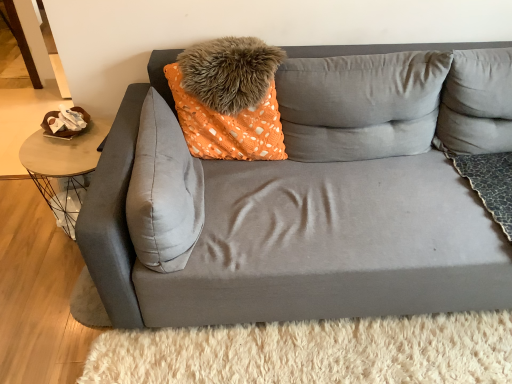
The image size is (512, 384). What do you see at coordinates (164, 191) in the screenshot?
I see `suede gray pillow at center, placed as the fifth pillow when sorted from right to left` at bounding box center [164, 191].

Describe the element at coordinates (64, 168) in the screenshot. I see `metallic wire table at left` at that location.

Measure the distance between metallic wire table at left and camera.

metallic wire table at left and camera are 1.67 meters apart from each other.

The image size is (512, 384). I want to click on fuzzy orange pillow at upper center, which is the third pillow from right to left, so click(229, 72).

What is the approximate width of matte gray couch at center?

matte gray couch at center is 39.34 inches in width.

What do you see at coordinates (113, 217) in the screenshot? I see `matte gray couch at center` at bounding box center [113, 217].

Locate an element on the screen. This screenshot has height=384, width=512. orange dotted fabric pillow at center, which appears as the 4th pillow when viewed from the right is located at coordinates (228, 126).

Which is behind, fuzzy orange pillow at upper center, arranged as the third pillow when viewed from the left, or matte gray couch at center?

Positioned behind is fuzzy orange pillow at upper center, arranged as the third pillow when viewed from the left.

Is point (183, 73) closer to camera compared to point (443, 298)?

That is False.

How different are the orientations of fuzzy orange pillow at upper center, which is the third pillow from right to left, and matte gray couch at center in degrees?

The angular difference between fuzzy orange pillow at upper center, which is the third pillow from right to left, and matte gray couch at center is 1.3 degrees.

Based on the photo, from a real-world perspective, is fuzzy orange pillow at upper center, which is the third pillow from right to left, beneath matte gray couch at center?

No, from a real-world perspective, fuzzy orange pillow at upper center, which is the third pillow from right to left, is not below matte gray couch at center.

From the image's perspective, is gray fabric pillow at upper right, arranged as the 1th pillow when viewed from the right, over matte gray couch at center?

Yes, from the image's perspective, gray fabric pillow at upper right, arranged as the 1th pillow when viewed from the right, is above matte gray couch at center.

In order to click on studio couch in front of the gray fabric pillow at upper right, arranged as the 1th pillow when viewed from the right in this screenshot , I will do `click(113, 217)`.

Would you say matte gray couch at center is part of gray fabric pillow at upper right, arranged as the 1th pillow when viewed from the right,'s contents?

No, gray fabric pillow at upper right, arranged as the 1th pillow when viewed from the right, does not contain matte gray couch at center.

Considering the relative sizes of gray fabric pillow at upper right, the fifth pillow in the left-to-right sequence, and matte gray couch at center in the image provided, is gray fabric pillow at upper right, the fifth pillow in the left-to-right sequence, bigger than matte gray couch at center?

→ Incorrect, gray fabric pillow at upper right, the fifth pillow in the left-to-right sequence, is not larger than matte gray couch at center.

Is matte gray couch at center oriented towards fuzzy orange pillow at upper center, which is the third pillow from right to left?

No.

Can we say matte gray couch at center lies outside fuzzy orange pillow at upper center, arranged as the third pillow when viewed from the left?

Absolutely, matte gray couch at center is external to fuzzy orange pillow at upper center, arranged as the third pillow when viewed from the left.

Can you tell me how much matte gray couch at center and fuzzy orange pillow at upper center, which is the third pillow from right to left, differ in facing direction?

Answer: There is a 1.3-degree angle between the facing directions of matte gray couch at center and fuzzy orange pillow at upper center, which is the third pillow from right to left.

From a real-world perspective, between orange dotted fabric pillow at center, which is the 2th pillow in left-to-right order, and gray fabric pillow at upper right, the fifth pillow in the left-to-right sequence, who is vertically lower?

orange dotted fabric pillow at center, which is the 2th pillow in left-to-right order, from a real-world perspective.

How much distance is there between orange dotted fabric pillow at center, which is the 2th pillow in left-to-right order, and gray fabric pillow at upper right, arranged as the 1th pillow when viewed from the right?

33.38 inches.

From the image's perspective, which object appears higher, orange dotted fabric pillow at center, which is the 2th pillow in left-to-right order, or gray fabric pillow at upper right, arranged as the 1th pillow when viewed from the right?

gray fabric pillow at upper right, arranged as the 1th pillow when viewed from the right.

Is fuzzy orange pillow at upper center, arranged as the third pillow when viewed from the left, next to suede gray pillow at center, the first pillow positioned from the left?

fuzzy orange pillow at upper center, arranged as the third pillow when viewed from the left, is not next to suede gray pillow at center, the first pillow positioned from the left, and they're not touching.

Considering the relative positions of fuzzy orange pillow at upper center, which is the third pillow from right to left, and suede gray pillow at center, the first pillow positioned from the left, in the image provided, is fuzzy orange pillow at upper center, which is the third pillow from right to left, to the left or to the right of suede gray pillow at center, the first pillow positioned from the left,?

Clearly, fuzzy orange pillow at upper center, which is the third pillow from right to left, is on the right of suede gray pillow at center, the first pillow positioned from the left, in the image.

Which point is more forward, (244,76) or (197,193)?

Positioned in front is point (197,193).

Between fuzzy orange pillow at upper center, arranged as the third pillow when viewed from the left, and suede gray pillow at center, the first pillow positioned from the left, which one has less height?

fuzzy orange pillow at upper center, arranged as the third pillow when viewed from the left, is shorter.

From a real-world perspective, does gray fabric pillow at upper right, the fifth pillow in the left-to-right sequence, sit lower than fuzzy orange pillow at upper center, arranged as the third pillow when viewed from the left?

Indeed, from a real-world perspective, gray fabric pillow at upper right, the fifth pillow in the left-to-right sequence, is positioned beneath fuzzy orange pillow at upper center, arranged as the third pillow when viewed from the left.

Are gray fabric pillow at upper right, arranged as the 1th pillow when viewed from the right, and fuzzy orange pillow at upper center, arranged as the third pillow when viewed from the left, far apart?

No, gray fabric pillow at upper right, arranged as the 1th pillow when viewed from the right, is not far away from fuzzy orange pillow at upper center, arranged as the third pillow when viewed from the left.

Is gray fabric pillow at upper right, the fifth pillow in the left-to-right sequence, positioned beyond the bounds of fuzzy orange pillow at upper center, arranged as the third pillow when viewed from the left?

Absolutely, gray fabric pillow at upper right, the fifth pillow in the left-to-right sequence, is external to fuzzy orange pillow at upper center, arranged as the third pillow when viewed from the left.

Which is more to the left, gray fabric pillow at upper right, the fifth pillow in the left-to-right sequence, or fuzzy orange pillow at upper center, arranged as the third pillow when viewed from the left?

fuzzy orange pillow at upper center, arranged as the third pillow when viewed from the left.

In the image, is orange dotted fabric pillow at center, which appears as the 4th pillow when viewed from the right, positioned in front of or behind fuzzy orange pillow at upper center, arranged as the third pillow when viewed from the left?

orange dotted fabric pillow at center, which appears as the 4th pillow when viewed from the right, is positioned closer to the viewer than fuzzy orange pillow at upper center, arranged as the third pillow when viewed from the left.

From the picture: Is orange dotted fabric pillow at center, which appears as the 4th pillow when viewed from the right, oriented away from fuzzy orange pillow at upper center, arranged as the third pillow when viewed from the left?

Yes, orange dotted fabric pillow at center, which appears as the 4th pillow when viewed from the right, is positioned with its back facing fuzzy orange pillow at upper center, arranged as the third pillow when viewed from the left.

From the image's perspective, which one is positioned higher, orange dotted fabric pillow at center, which is the 2th pillow in left-to-right order, or fuzzy orange pillow at upper center, which is the third pillow from right to left?

fuzzy orange pillow at upper center, which is the third pillow from right to left, is shown above in the image.

What's the angular difference between orange dotted fabric pillow at center, which is the 2th pillow in left-to-right order, and fuzzy orange pillow at upper center, which is the third pillow from right to left,'s facing directions?

orange dotted fabric pillow at center, which is the 2th pillow in left-to-right order, and fuzzy orange pillow at upper center, which is the third pillow from right to left, are facing 7.13 degrees away from each other.

At what (x,y) coordinates should I click in order to perform the action: click on studio couch on the right side of fuzzy orange pillow at upper center, which is the third pillow from right to left. Please return your answer as a coordinate pair (x, y). This screenshot has height=384, width=512. Looking at the image, I should click on (113, 217).

Image resolution: width=512 pixels, height=384 pixels. In order to click on studio couch located in front of the gray fabric pillow at upper right, the fifth pillow in the left-to-right sequence in this screenshot , I will do `click(113, 217)`.

From the image, which object appears to be nearer to orange dotted fabric pillow at center, which appears as the 4th pillow when viewed from the right, fuzzy orange pillow at upper center, which is the third pillow from right to left, or suede gray pillow at center, placed as the fifth pillow when sorted from right to left?

fuzzy orange pillow at upper center, which is the third pillow from right to left, is positioned closer to the anchor orange dotted fabric pillow at center, which appears as the 4th pillow when viewed from the right.

Estimate the real-world distances between objects in this image. Which object is further from fuzzy orange pillow at upper center, which is the third pillow from right to left, metallic wire table at left or gray fabric pillow at upper right, arranged as the 1th pillow when viewed from the right?

gray fabric pillow at upper right, arranged as the 1th pillow when viewed from the right, is positioned further to the anchor fuzzy orange pillow at upper center, which is the third pillow from right to left.

Considering their positions, is gray fabric pillow at upper right, arranged as the 1th pillow when viewed from the right, positioned further to matte gray couch at center than suede gray pillow at center, placed as the fifth pillow when sorted from right to left?

gray fabric pillow at upper right, arranged as the 1th pillow when viewed from the right, lies further to matte gray couch at center than the other object.

Considering their positions, is orange dotted fabric pillow at center, which is the 2th pillow in left-to-right order, positioned further to matte gray couch at center than metallic wire table at left?

metallic wire table at left lies further to matte gray couch at center than the other object.

Estimate the real-world distances between objects in this image. Which object is closer to suede gray pillow at center, the first pillow positioned from the left, metallic wire table at left or fuzzy orange pillow at upper center, arranged as the third pillow when viewed from the left?

fuzzy orange pillow at upper center, arranged as the third pillow when viewed from the left, lies closer to suede gray pillow at center, the first pillow positioned from the left, than the other object.

Consider the image. Based on their spatial positions, is metallic wire table at left or matte gray couch at center further from suede gray pillow at center, placed as the fifth pillow when sorted from right to left?

metallic wire table at left.

Based on their spatial positions, is fuzzy orange pillow at upper center, arranged as the third pillow when viewed from the left, or orange dotted fabric pillow at center, which appears as the 4th pillow when viewed from the right, closer to gray fabric pillow at upper right, the fifth pillow in the left-to-right sequence?

orange dotted fabric pillow at center, which appears as the 4th pillow when viewed from the right.

Based on the photo, which object lies nearer to the anchor point matte gray couch at center, fuzzy orange pillow at upper center, arranged as the third pillow when viewed from the left, or suede gray pillow at center, the first pillow positioned from the left?

Among the two, suede gray pillow at center, the first pillow positioned from the left, is located nearer to matte gray couch at center.

Identify the location of studio couch situated between suede gray pillow at center, placed as the fifth pillow when sorted from right to left, and gray fabric pillow at upper right, the fifth pillow in the left-to-right sequence, from left to right. (113, 217).

At what (x,y) coordinates should I click in order to perform the action: click on pillow situated between metallic wire table at left and orange dotted fabric pillow at center, which is the 2th pillow in left-to-right order, from left to right. Please return your answer as a coordinate pair (x, y). The width and height of the screenshot is (512, 384). Looking at the image, I should click on pyautogui.click(x=164, y=191).

Locate an element on the screen. pillow between fuzzy orange pillow at upper center, arranged as the third pillow when viewed from the left, and matte gray couch at center is located at coordinates (360, 105).

Where is `studio couch located between fuzzy orange pillow at upper center, arranged as the third pillow when viewed from the left, and gray fabric pillow at upper right, the fifth pillow in the left-to-right sequence, in the left-right direction`? The height and width of the screenshot is (384, 512). studio couch located between fuzzy orange pillow at upper center, arranged as the third pillow when viewed from the left, and gray fabric pillow at upper right, the fifth pillow in the left-to-right sequence, in the left-right direction is located at coordinates tap(113, 217).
===
**Ta mission**
Mets en liste numérotée les lignes des enregistrements, du tout début jusqu'à la ligne qui contient « How different are », celle-ci comprise, en sautant les lignes vides. Ne reprends pas les images dans ta réponse.

**Réponse écrite**
1. The image size is (512, 384). What do you see at coordinates (164, 191) in the screenshot?
2. I see `suede gray pillow at center, placed as the fifth pillow when sorted from right to left` at bounding box center [164, 191].
3. Describe the element at coordinates (64, 168) in the screenshot. I see `metallic wire table at left` at that location.
4. Measure the distance between metallic wire table at left and camera.
5. metallic wire table at left and camera are 1.67 meters apart from each other.
6. The image size is (512, 384). I want to click on fuzzy orange pillow at upper center, which is the third pillow from right to left, so click(229, 72).
7. What is the approximate width of matte gray couch at center?
8. matte gray couch at center is 39.34 inches in width.
9. What do you see at coordinates (113, 217) in the screenshot? I see `matte gray couch at center` at bounding box center [113, 217].
10. Locate an element on the screen. This screenshot has height=384, width=512. orange dotted fabric pillow at center, which appears as the 4th pillow when viewed from the right is located at coordinates (228, 126).
11. Which is behind, fuzzy orange pillow at upper center, arranged as the third pillow when viewed from the left, or matte gray couch at center?
12. Positioned behind is fuzzy orange pillow at upper center, arranged as the third pillow when viewed from the left.
13. Is point (183, 73) closer to camera compared to point (443, 298)?
14. That is False.
15. How different are the orientations of fuzzy orange pillow at upper center, which is the third pillow from right to left, and matte gray couch at center in degrees?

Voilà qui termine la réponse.